#### Task goal
Extract every one of the lines below word for word, and omit the pictures from your answer.

## begin Data to process

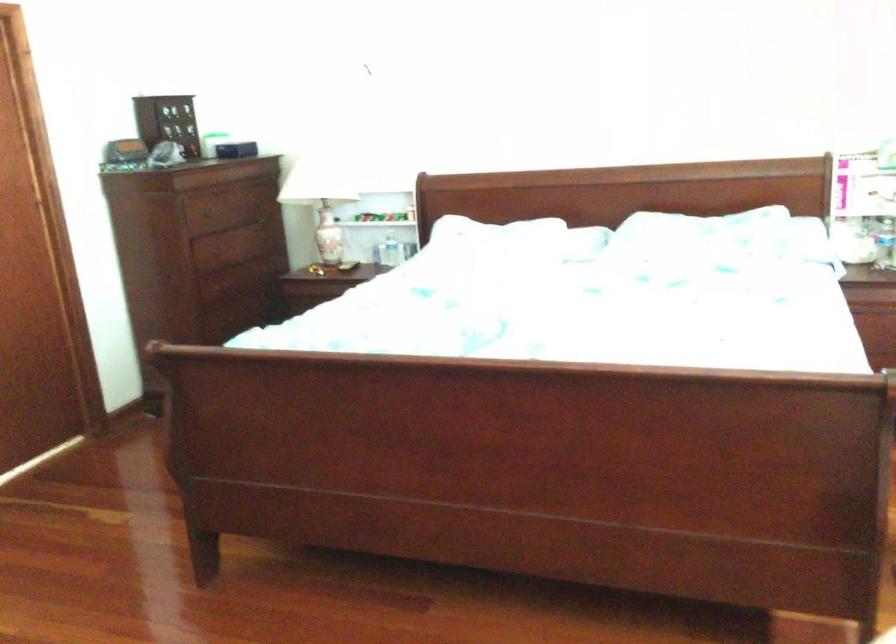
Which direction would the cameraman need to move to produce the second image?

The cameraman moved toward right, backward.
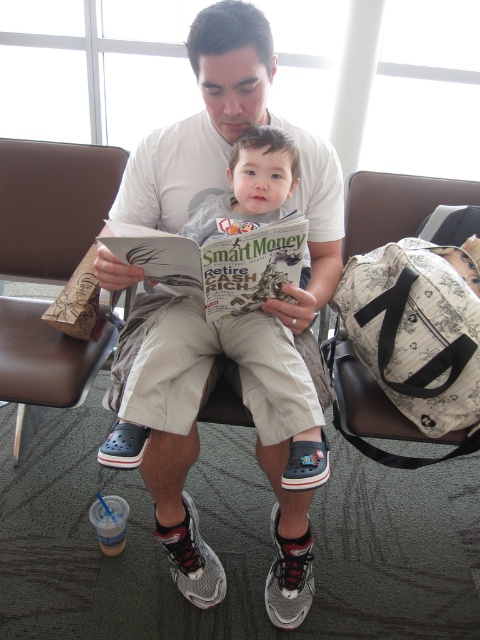
Question: Is the position of gray cotton shirt at center more distant than that of patterned fabric bag at right?

Choices:
 (A) yes
 (B) no

Answer: (B)

Question: Which object is closer to the camera taking this photo?

Choices:
 (A) gray cotton shirt at center
 (B) brown leather armchair at left

Answer: (A)

Question: Which object is closer to the camera taking this photo?

Choices:
 (A) gray cotton shirt at center
 (B) brown leather armchair at left

Answer: (A)

Question: Which point appears closest to the camera in this image?

Choices:
 (A) (24, 141)
 (B) (134, 403)

Answer: (B)

Question: Does gray cotton shirt at center have a greater width compared to patterned fabric bag at right?

Choices:
 (A) yes
 (B) no

Answer: (A)

Question: Is gray cotton shirt at center above brown leather armchair at left?

Choices:
 (A) no
 (B) yes

Answer: (A)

## end Data to process

#### Correct result
Which direction would the cameraman need to move to produce the second image?

The cameraman moved toward right, backward.
Question: Is the position of gray cotton shirt at center more distant than that of patterned fabric bag at right?

Choices:
 (A) yes
 (B) no

Answer: (B)

Question: Which object is closer to the camera taking this photo?

Choices:
 (A) gray cotton shirt at center
 (B) brown leather armchair at left

Answer: (A)

Question: Which object is closer to the camera taking this photo?

Choices:
 (A) gray cotton shirt at center
 (B) brown leather armchair at left

Answer: (A)

Question: Which point appears closest to the camera in this image?

Choices:
 (A) (24, 141)
 (B) (134, 403)

Answer: (B)

Question: Does gray cotton shirt at center have a greater width compared to patterned fabric bag at right?

Choices:
 (A) yes
 (B) no

Answer: (A)

Question: Is gray cotton shirt at center above brown leather armchair at left?

Choices:
 (A) no
 (B) yes

Answer: (A)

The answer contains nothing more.